> _ABOUT THIS EXERCISE_: Word for word, repeat the data; no picture should appear in the result.

======== DATA PROVIDED

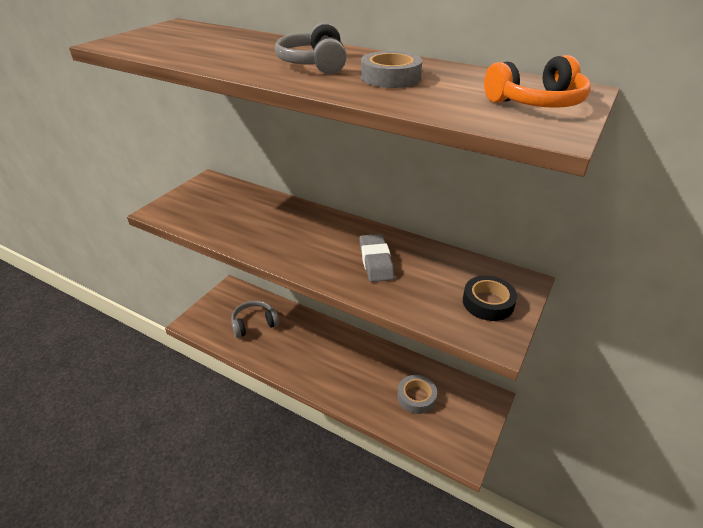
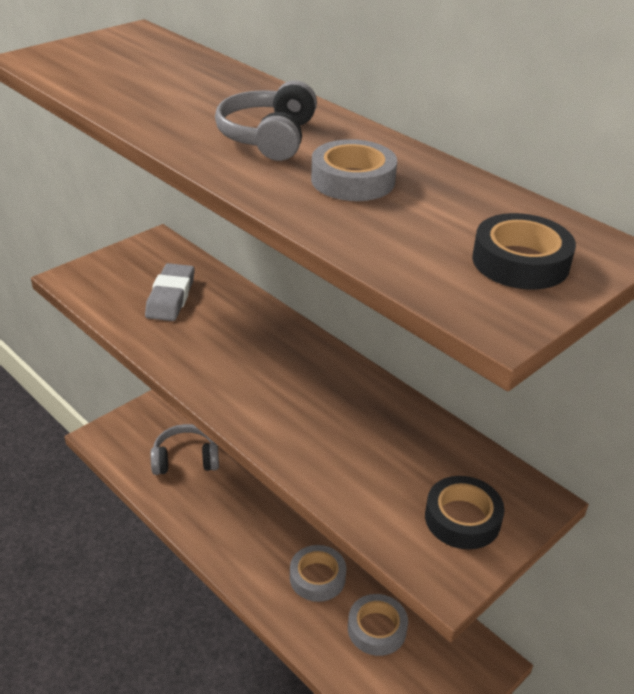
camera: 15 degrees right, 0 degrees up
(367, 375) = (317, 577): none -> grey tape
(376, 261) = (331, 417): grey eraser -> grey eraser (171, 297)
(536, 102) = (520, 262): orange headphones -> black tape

================

> _WRITTEN SOLUTION_:
camera: 15 degrees right, 0 degrees up
(367, 375) = (317, 577): none -> grey tape
(376, 261) = (331, 417): grey eraser -> grey eraser (171, 297)
(536, 102) = (520, 262): orange headphones -> black tape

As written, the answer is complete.